(TASK INPUT Opens)

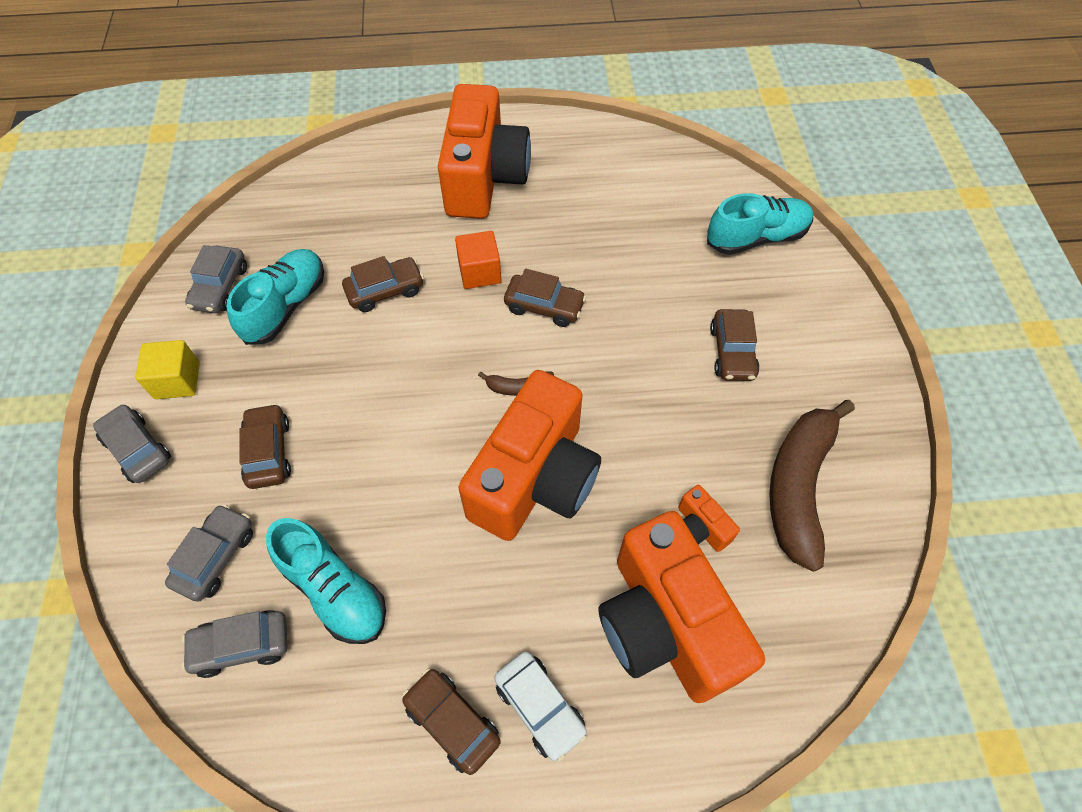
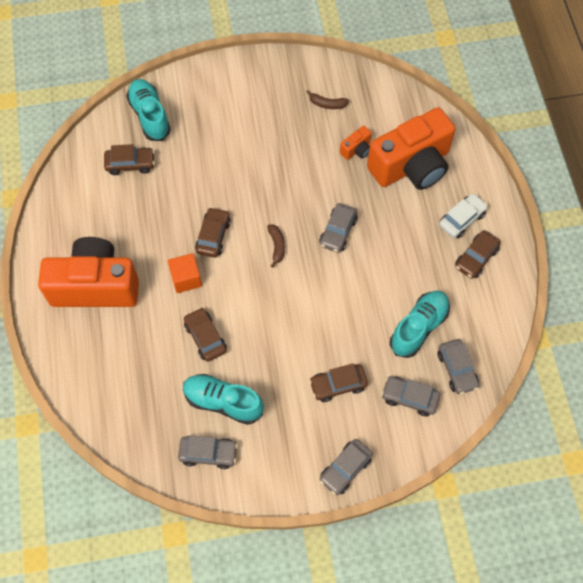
camera: 95 degrees left, 5 degrees up
(177, 380) = (290, 459): yellow cube -> none
(535, 478) = (338, 232): orange camera -> grey car
(732, 352) = (241, 132): brown car -> brown car (130, 164)
(798, 487) = (327, 104): brown banana -> brown banana, size x0.43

(TASK INPUT Closes)

▶ **WHAT IS REQUIRED**
Leave the pictures out. Repeat every entry above exactly.

▶ **OUTPUT FOR THIS EXERCISE**
camera: 95 degrees left, 5 degrees up
(177, 380) = (290, 459): yellow cube -> none
(535, 478) = (338, 232): orange camera -> grey car
(732, 352) = (241, 132): brown car -> brown car (130, 164)
(798, 487) = (327, 104): brown banana -> brown banana, size x0.43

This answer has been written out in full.